• **WORK TO COMPLETE**
Reproduce every record below exactly as written, but leave out any pictures.
**** EXTRACTED DATA
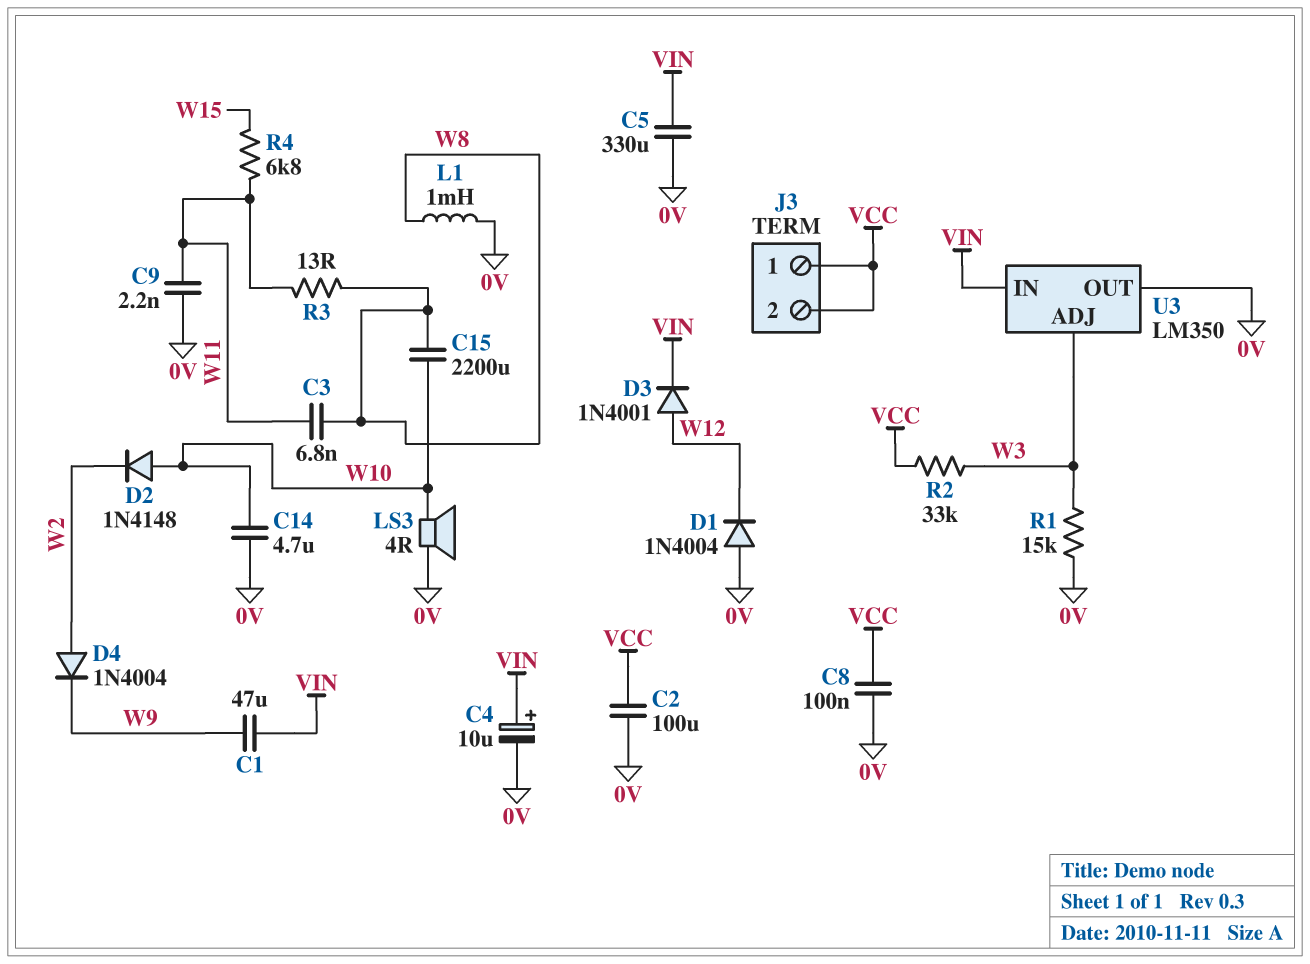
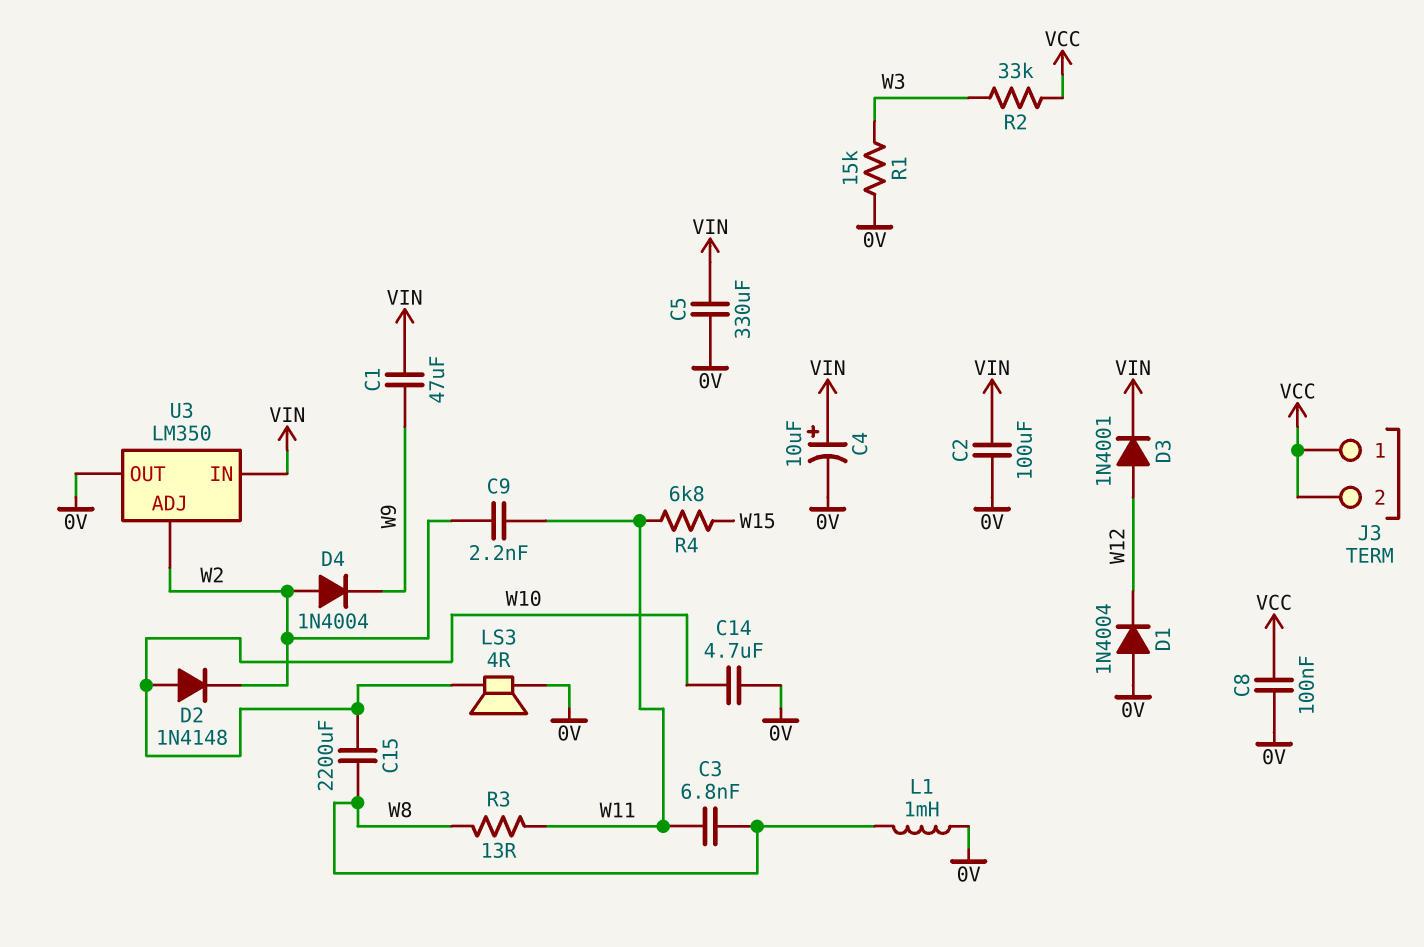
C2: 100uF (0V, VCC) -> 100uF (0V, VIN)
C9: 2.2nF (0V, W11) -> 2.2nF (W2, W11)
U3 pin ADJ: W3 -> W2

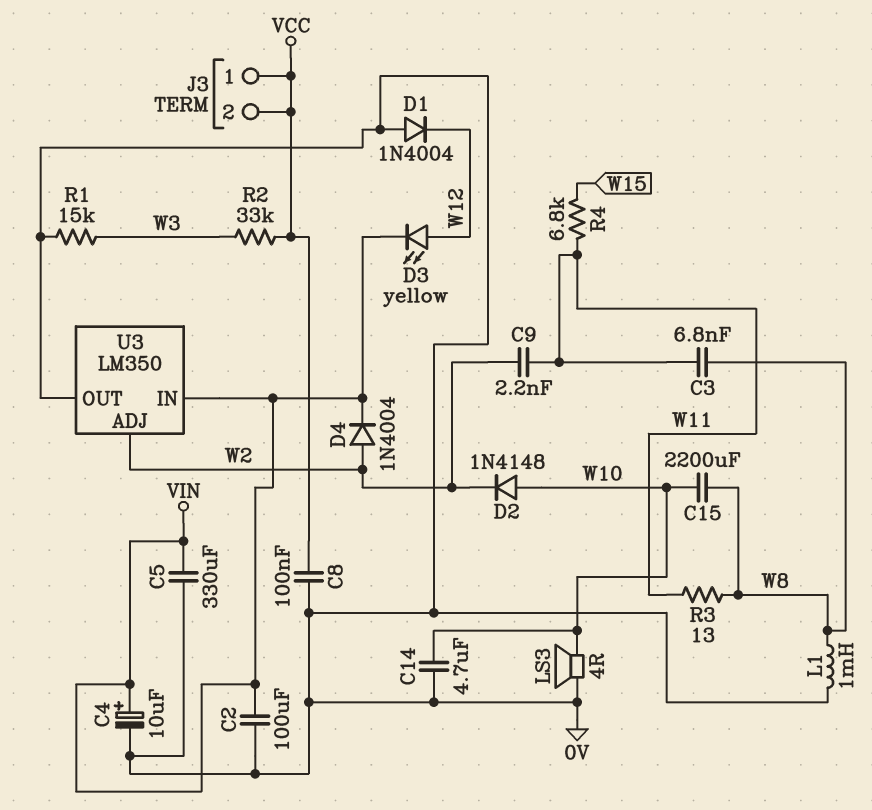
C1: 47uF (VIN, W9) -> none
D3: diode 1N4001 (A W12, K VIN) -> LED yellow (A W12, K VIN)
D4: diode 1N4004 (A W2, K W9) -> diode 1N4004 (A W2, K VIN)

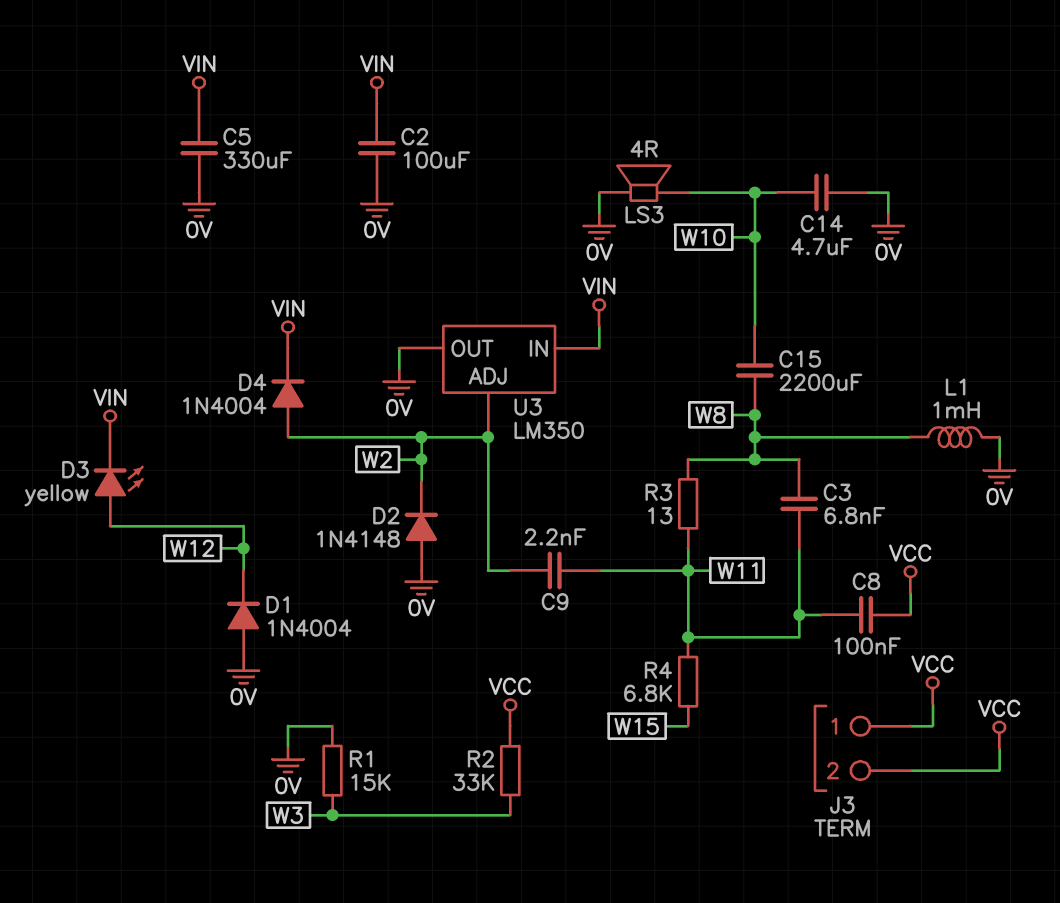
C4: 10uF (plus VIN, minus 0V) -> none
C8: 100nF (0V, VCC) -> 100nF (VCC, W11)
D2: diode 1N4148 (A W10, K W2) -> diode 1N4148 (A 0V, K W2)

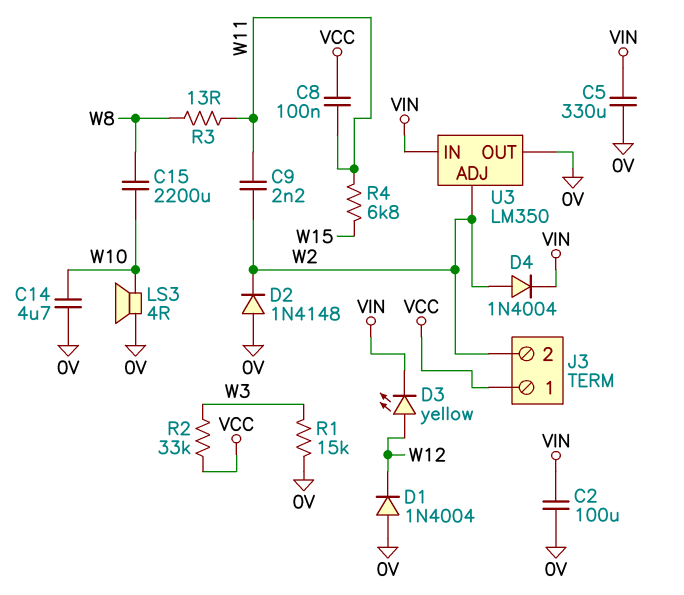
C3: 6.8nF (W8, W11) -> none
J3 pin 2: VCC -> W2
L1: 1mH (0V, W8) -> none

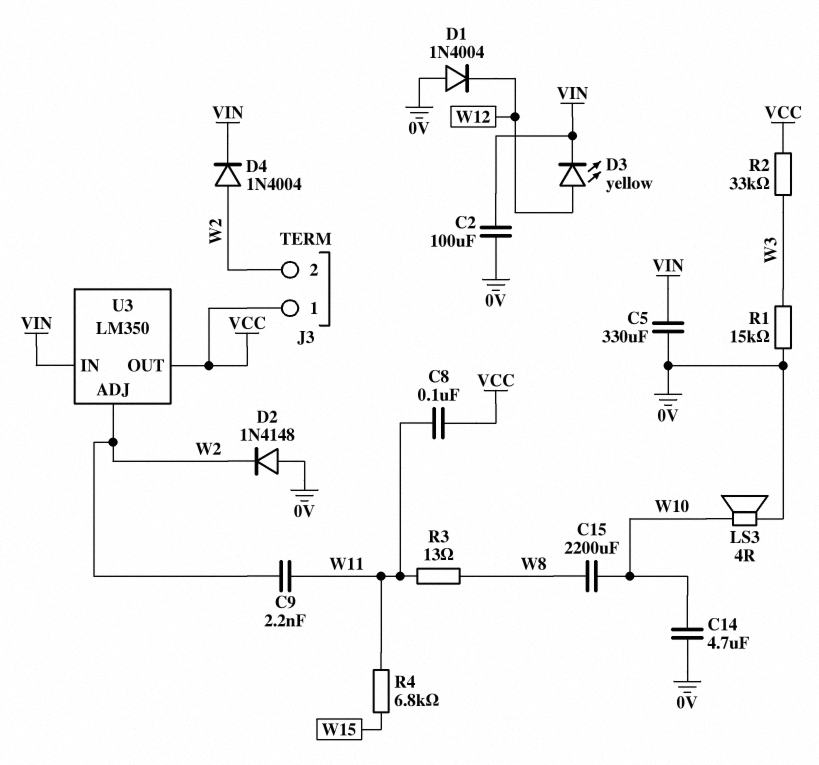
U3 pin OUT: 0V -> VCC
********
• **SOLUTION TO THE PROBLEM**
C2: 100uF (0V, VCC) -> 100uF (0V, VIN)
C9: 2.2nF (0V, W11) -> 2.2nF (W2, W11)
U3 pin ADJ: W3 -> W2

C1: 47uF (VIN, W9) -> none
D3: diode 1N4001 (A W12, K VIN) -> LED yellow (A W12, K VIN)
D4: diode 1N4004 (A W2, K W9) -> diode 1N4004 (A W2, K VIN)

C4: 10uF (plus VIN, minus 0V) -> none
C8: 100nF (0V, VCC) -> 100nF (VCC, W11)
D2: diode 1N4148 (A W10, K W2) -> diode 1N4148 (A 0V, K W2)

C3: 6.8nF (W8, W11) -> none
J3 pin 2: VCC -> W2
L1: 1mH (0V, W8) -> none

U3 pin OUT: 0V -> VCC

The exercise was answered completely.